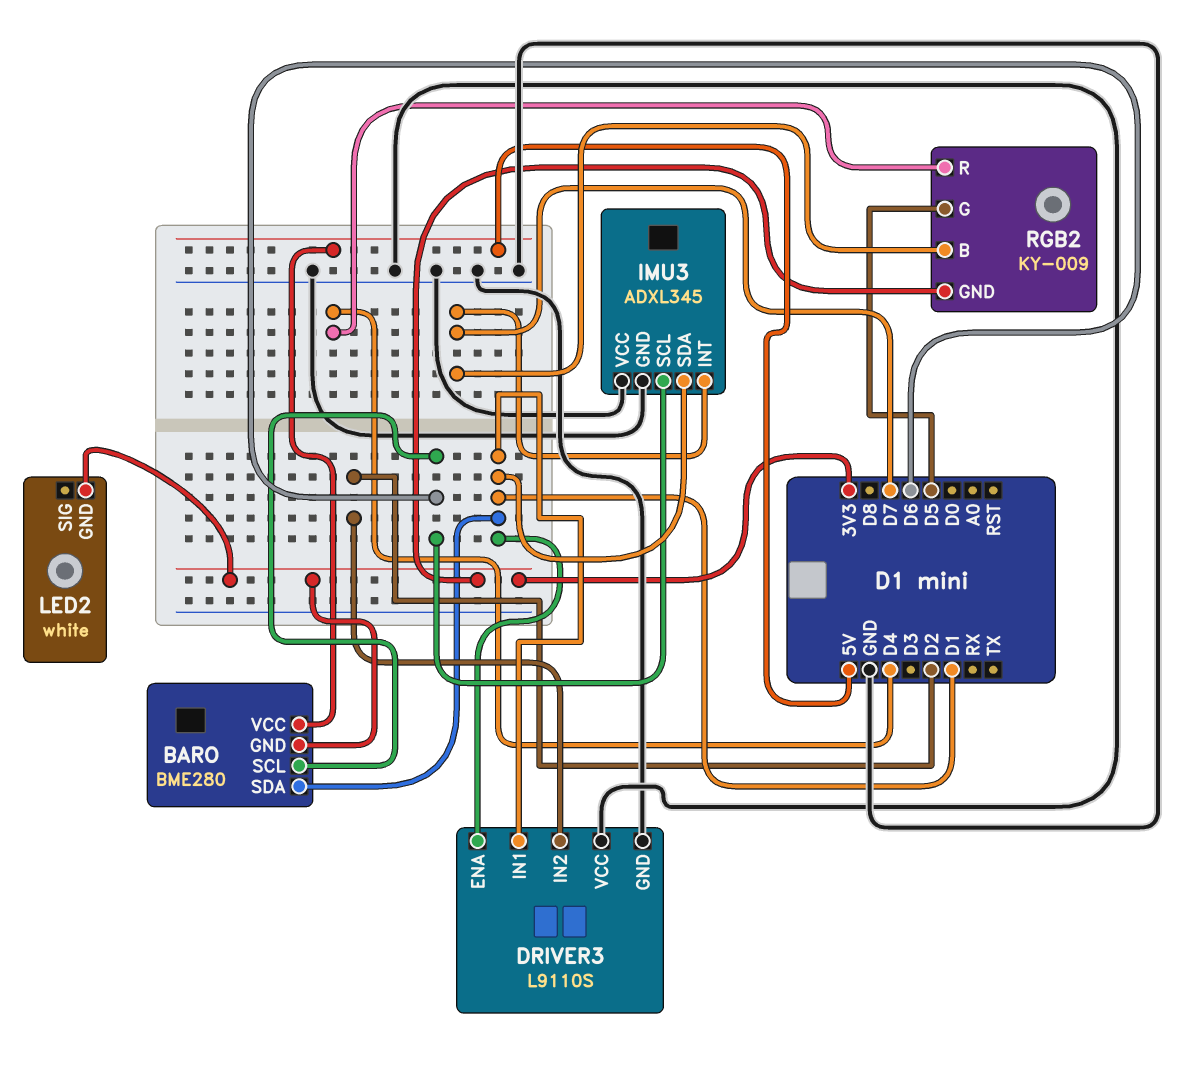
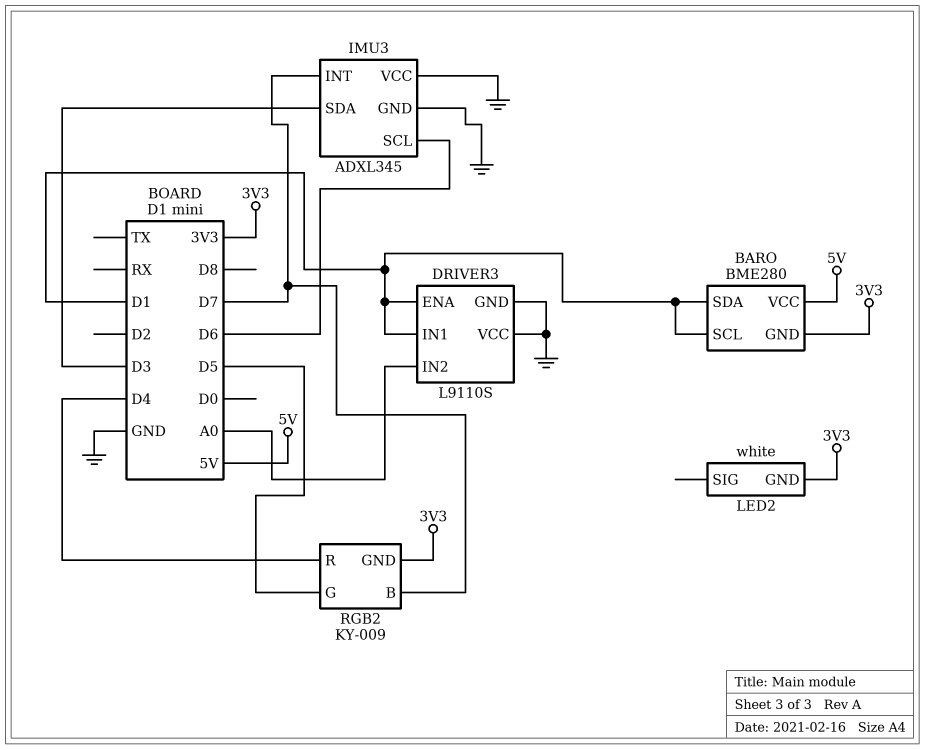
BARO pin SCL: D6 -> D1
DRIVER3 pin IN2: D2 -> A0
IMU3 pin SDA: D1 -> D3

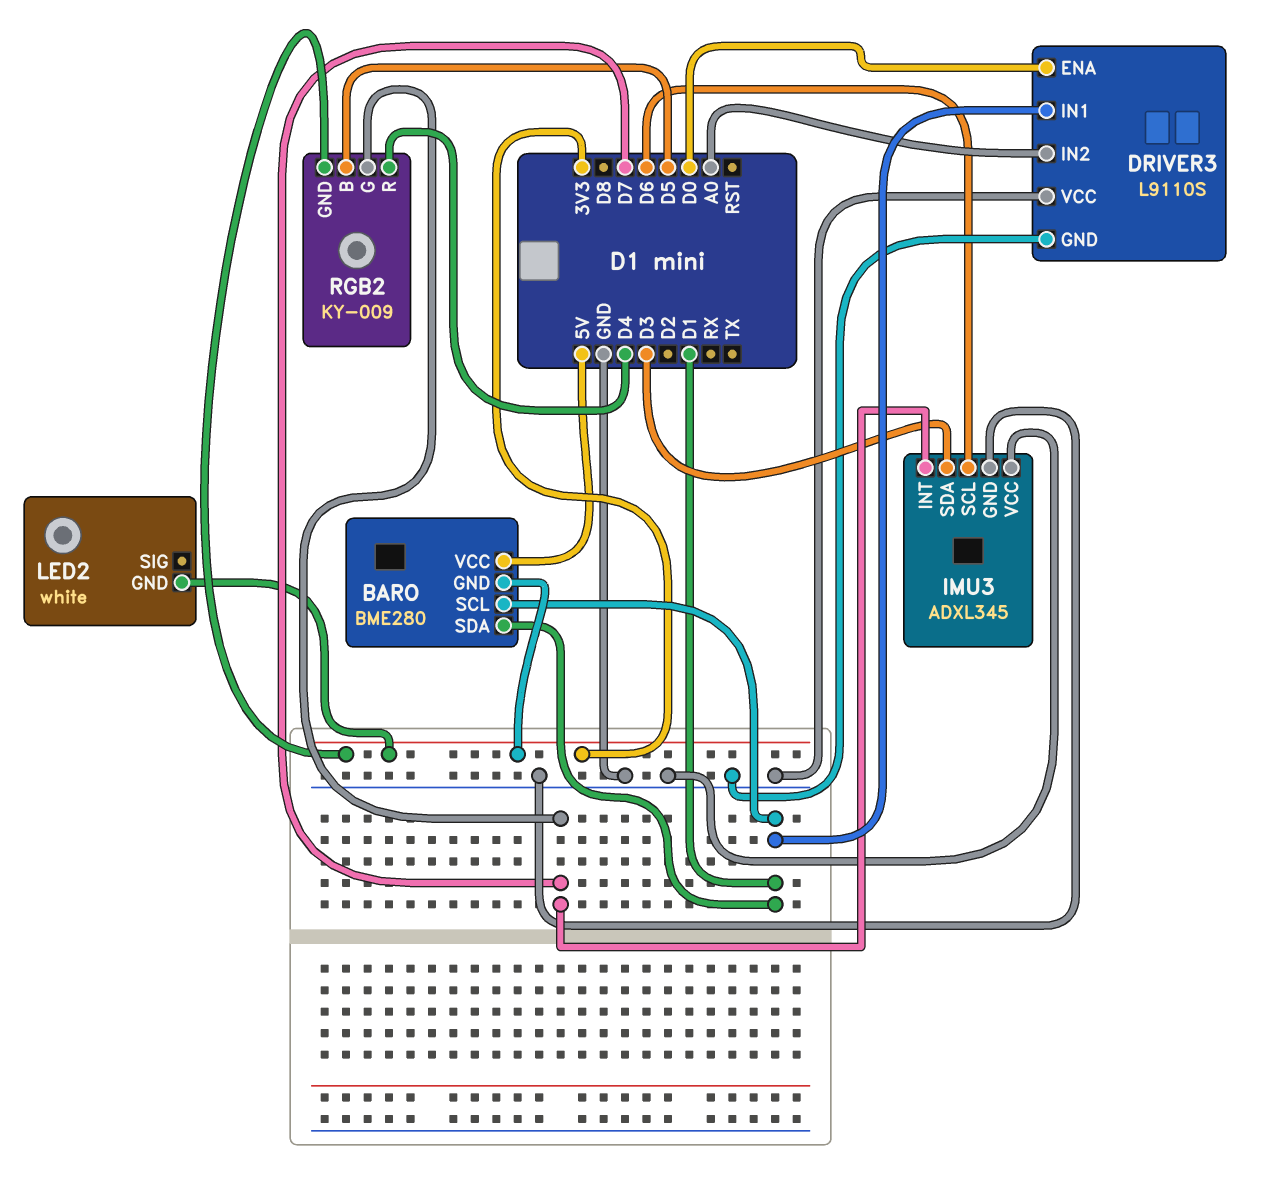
DRIVER3 pin ENA: D1 -> D0
RGB2 pin B: D7 -> D5
RGB2 pin G: D5 -> D7

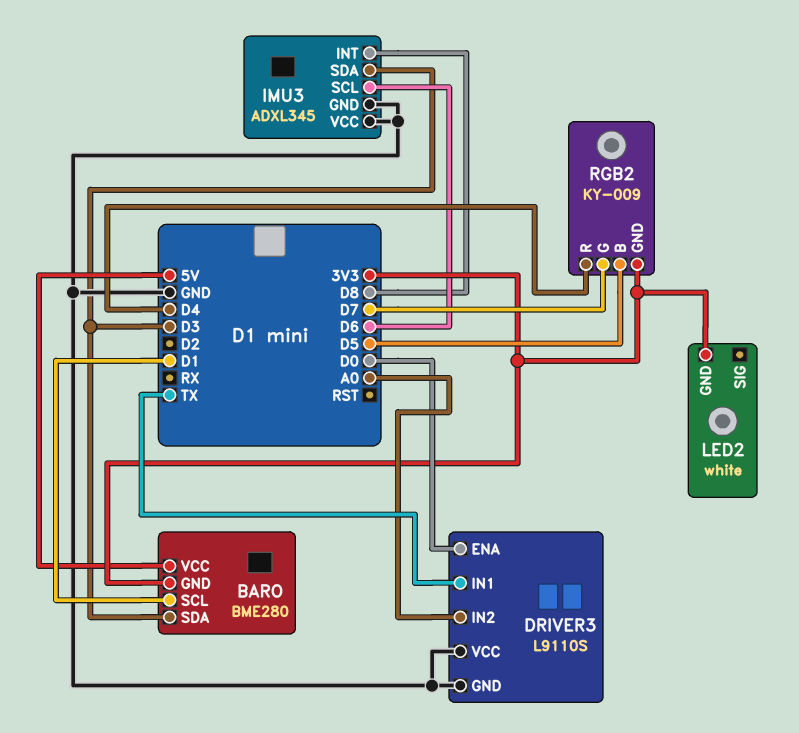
BARO pin SDA: D1 -> D3
DRIVER3 pin IN1: D1 -> TX
IMU3 pin INT: D7 -> D8

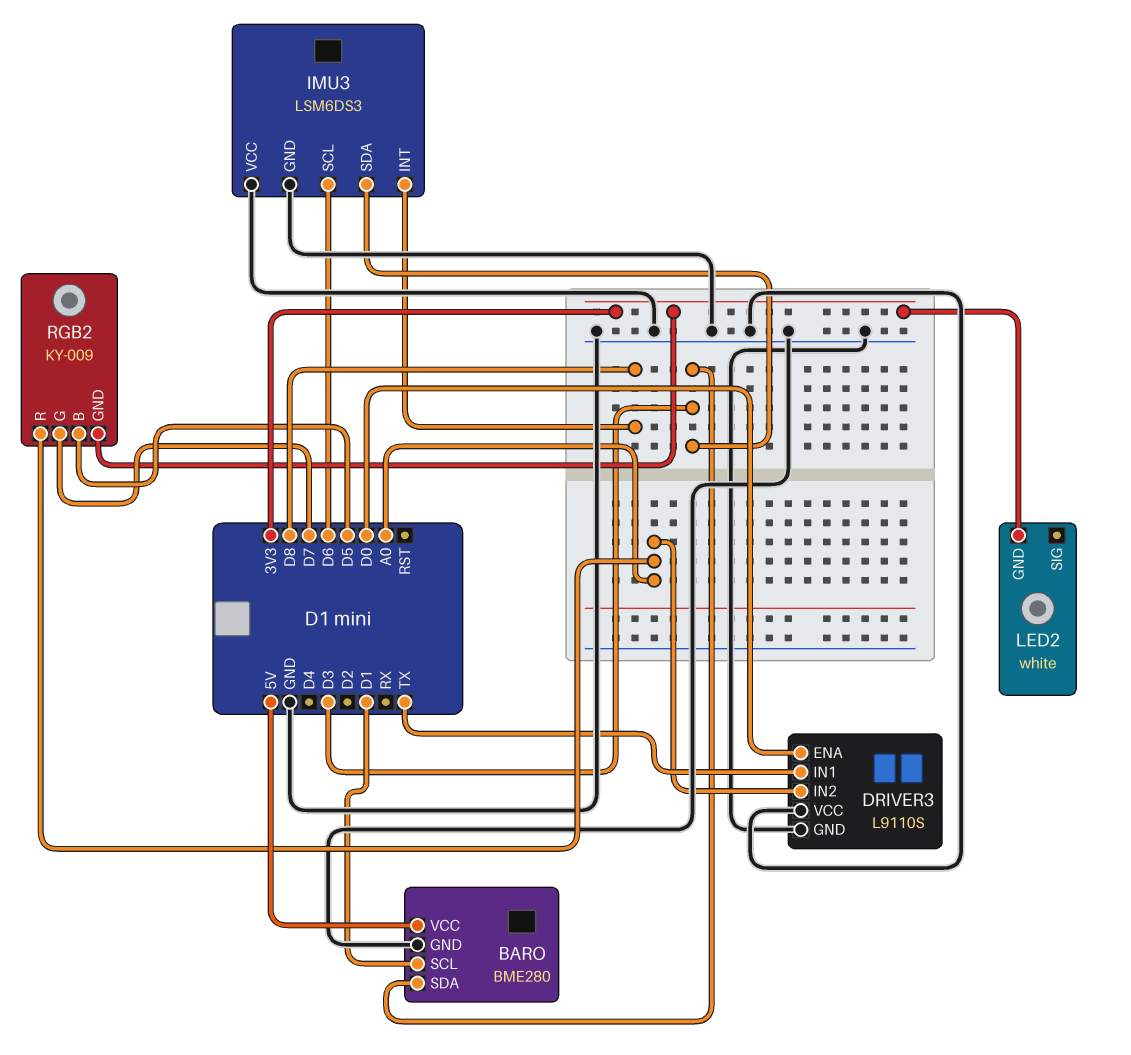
BARO pin GND: 3V3 -> GND
IMU3: ADXL345 -> LSM6DS3
RGB2 pin R: D4 -> A0

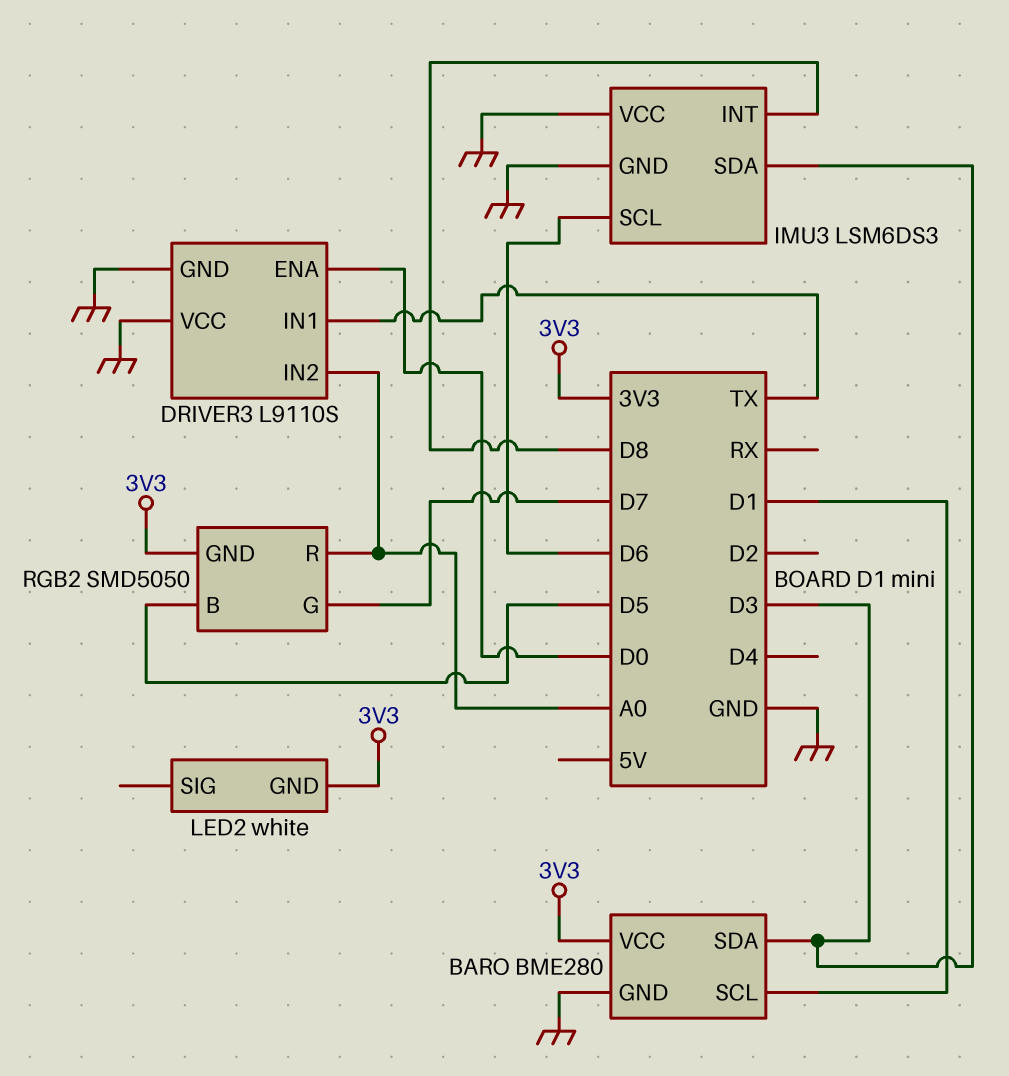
BARO pin VCC: 5V -> 3V3
RGB2: KY-009 -> SMD5050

- **AIM OF THE EXERCISE**
Set each line of the records down exactly, leaving every picture out.

- **ANSWER SPACE**
BARO pin SCL: D6 -> D1
DRIVER3 pin IN2: D2 -> A0
IMU3 pin SDA: D1 -> D3

DRIVER3 pin ENA: D1 -> D0
RGB2 pin B: D7 -> D5
RGB2 pin G: D5 -> D7

BARO pin SDA: D1 -> D3
DRIVER3 pin IN1: D1 -> TX
IMU3 pin INT: D7 -> D8

BARO pin GND: 3V3 -> GND
IMU3: ADXL345 -> LSM6DS3
RGB2 pin R: D4 -> A0

BARO pin VCC: 5V -> 3V3
RGB2: KY-009 -> SMD5050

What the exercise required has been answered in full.